=== Task to complete ===
Exact wording is required: transcribe all the entries and leave the images out.

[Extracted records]
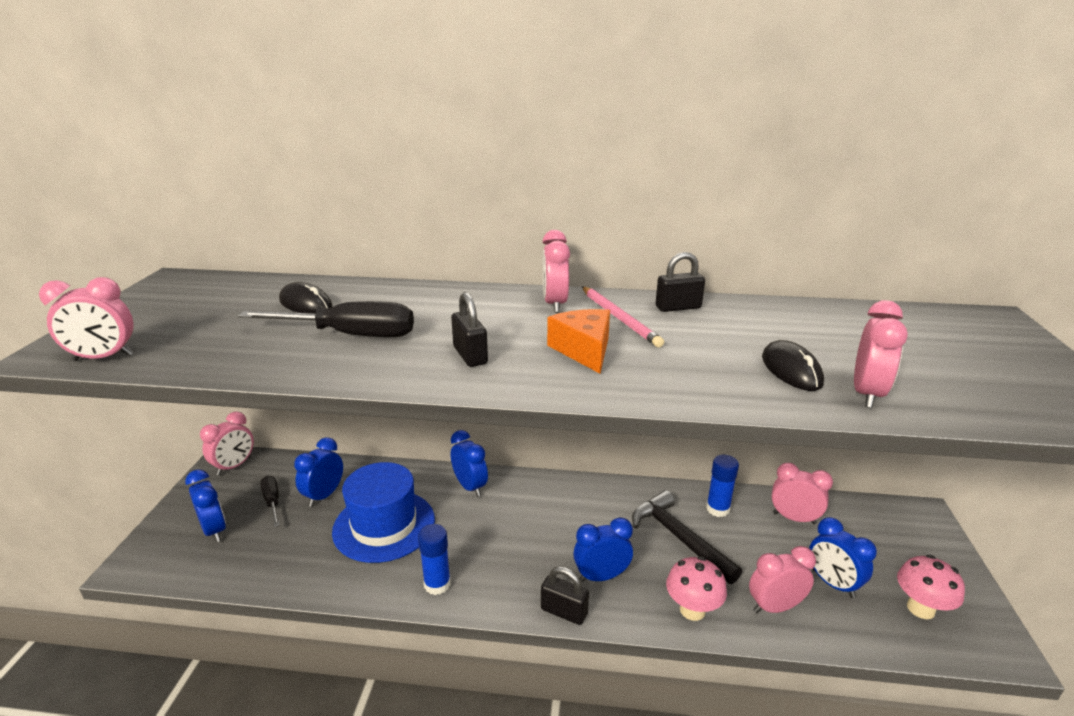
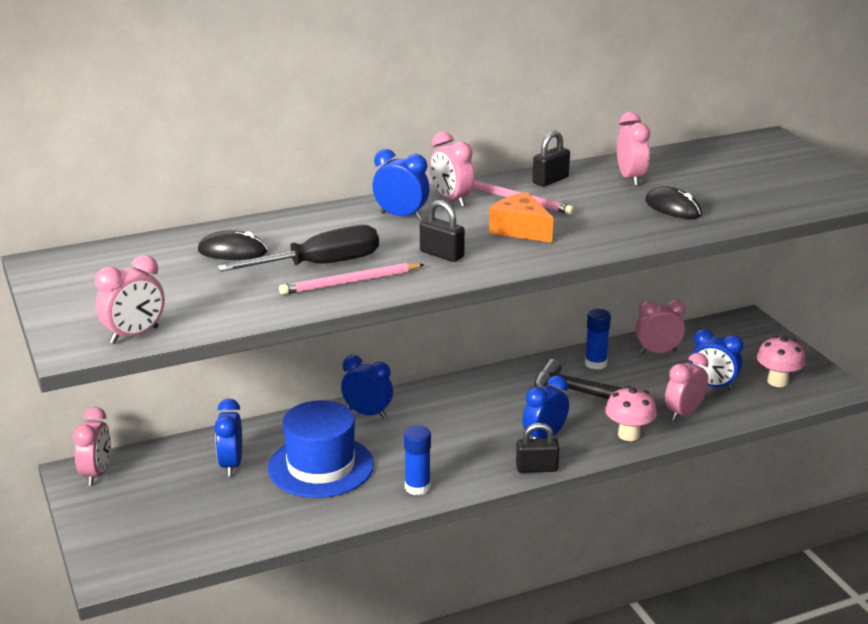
camera: 30 degrees left, 0 degrees up
(214, 530) = (155, 525): blue clock -> blue clock (401, 216)
(272, 501) = (183, 486): black screwdriver -> none
(346, 360) = (350, 282): none -> pink pencil
(866, 394) = (730, 212): pink clock -> pink clock (630, 178)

=== Answer for the task ===
camera: 30 degrees left, 0 degrees up
(214, 530) = (155, 525): blue clock -> blue clock (401, 216)
(272, 501) = (183, 486): black screwdriver -> none
(346, 360) = (350, 282): none -> pink pencil
(866, 394) = (730, 212): pink clock -> pink clock (630, 178)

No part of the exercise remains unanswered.